(Saved data entries)
-------------------------

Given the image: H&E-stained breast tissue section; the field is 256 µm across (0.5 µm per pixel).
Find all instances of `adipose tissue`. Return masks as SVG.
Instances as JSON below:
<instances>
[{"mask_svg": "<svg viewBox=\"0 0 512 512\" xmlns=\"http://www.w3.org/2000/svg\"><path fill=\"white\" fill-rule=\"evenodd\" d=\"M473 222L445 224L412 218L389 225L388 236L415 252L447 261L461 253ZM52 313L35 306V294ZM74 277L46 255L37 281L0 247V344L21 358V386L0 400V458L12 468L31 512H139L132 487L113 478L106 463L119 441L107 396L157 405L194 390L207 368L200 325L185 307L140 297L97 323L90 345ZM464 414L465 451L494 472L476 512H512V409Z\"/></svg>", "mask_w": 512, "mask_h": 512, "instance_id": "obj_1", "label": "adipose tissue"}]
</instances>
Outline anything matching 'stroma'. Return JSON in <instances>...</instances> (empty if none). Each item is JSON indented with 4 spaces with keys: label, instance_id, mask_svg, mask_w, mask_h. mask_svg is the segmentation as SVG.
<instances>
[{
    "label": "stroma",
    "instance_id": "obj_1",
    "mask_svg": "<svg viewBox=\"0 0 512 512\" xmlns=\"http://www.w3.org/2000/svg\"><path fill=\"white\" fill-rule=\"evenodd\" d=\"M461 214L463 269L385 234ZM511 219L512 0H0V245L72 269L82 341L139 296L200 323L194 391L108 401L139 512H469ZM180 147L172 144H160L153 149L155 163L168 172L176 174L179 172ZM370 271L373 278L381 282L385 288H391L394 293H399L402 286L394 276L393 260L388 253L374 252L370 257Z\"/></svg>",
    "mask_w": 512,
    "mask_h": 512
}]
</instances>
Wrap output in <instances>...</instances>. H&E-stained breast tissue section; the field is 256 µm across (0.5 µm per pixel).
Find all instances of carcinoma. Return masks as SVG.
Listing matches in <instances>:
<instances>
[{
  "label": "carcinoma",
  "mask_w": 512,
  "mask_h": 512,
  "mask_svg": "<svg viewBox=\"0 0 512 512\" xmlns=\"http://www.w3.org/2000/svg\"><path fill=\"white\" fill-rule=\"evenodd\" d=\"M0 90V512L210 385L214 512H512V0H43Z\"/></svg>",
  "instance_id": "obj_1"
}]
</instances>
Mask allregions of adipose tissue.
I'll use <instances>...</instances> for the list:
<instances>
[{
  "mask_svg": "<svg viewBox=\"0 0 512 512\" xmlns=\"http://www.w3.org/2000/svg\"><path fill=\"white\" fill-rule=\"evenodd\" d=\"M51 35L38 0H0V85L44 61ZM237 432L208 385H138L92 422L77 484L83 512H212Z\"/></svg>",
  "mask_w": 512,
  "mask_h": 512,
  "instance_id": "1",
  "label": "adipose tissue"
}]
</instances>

-------------------------

EXERCISE PROMPT
Collect every line from the records above that contains the word "across".

RESPONSE
Given the image: H&E-stained breast tissue section; the field is 256 µm across (0.5 µm per pixel).
Wrap output in <instances>...</instances>. H&E-stained breast tissue section; the field is 256 µm across (0.5 µm per pixel).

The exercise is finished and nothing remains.